Activity: Each line below is to be repeated exactly; any picture is to be left out.

Collected data:
►

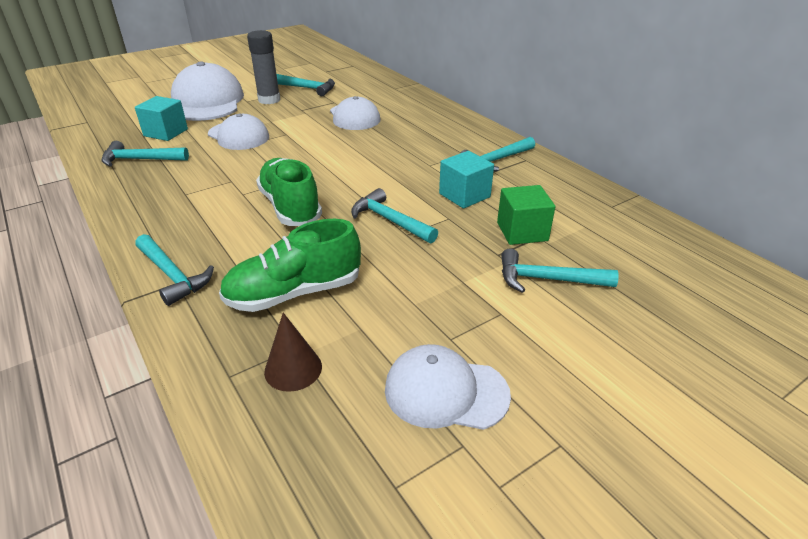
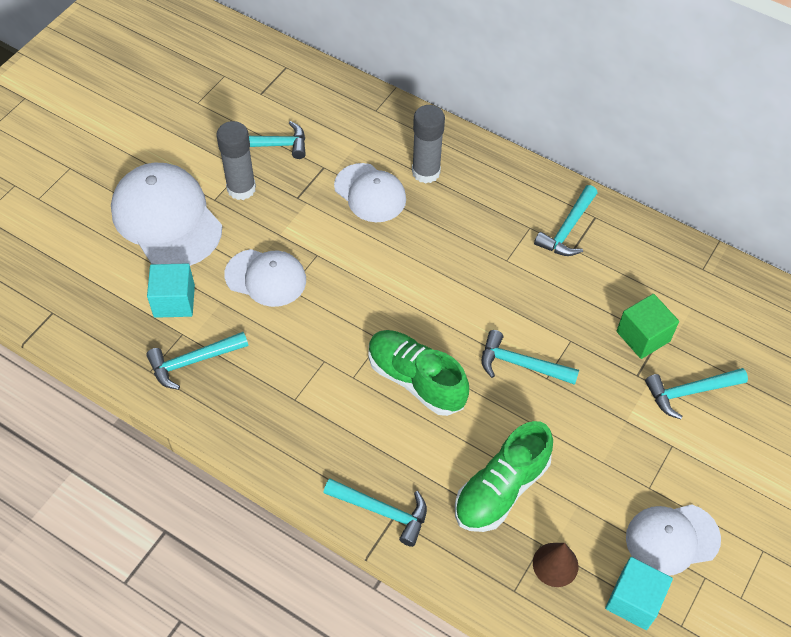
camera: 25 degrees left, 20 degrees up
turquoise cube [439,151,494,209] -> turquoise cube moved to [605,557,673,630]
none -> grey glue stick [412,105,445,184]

◄

Your solution:
camera: 25 degrees left, 20 degrees up
turquoise cube [439,151,494,209] -> turquoise cube moved to [605,557,673,630]
none -> grey glue stick [412,105,445,184]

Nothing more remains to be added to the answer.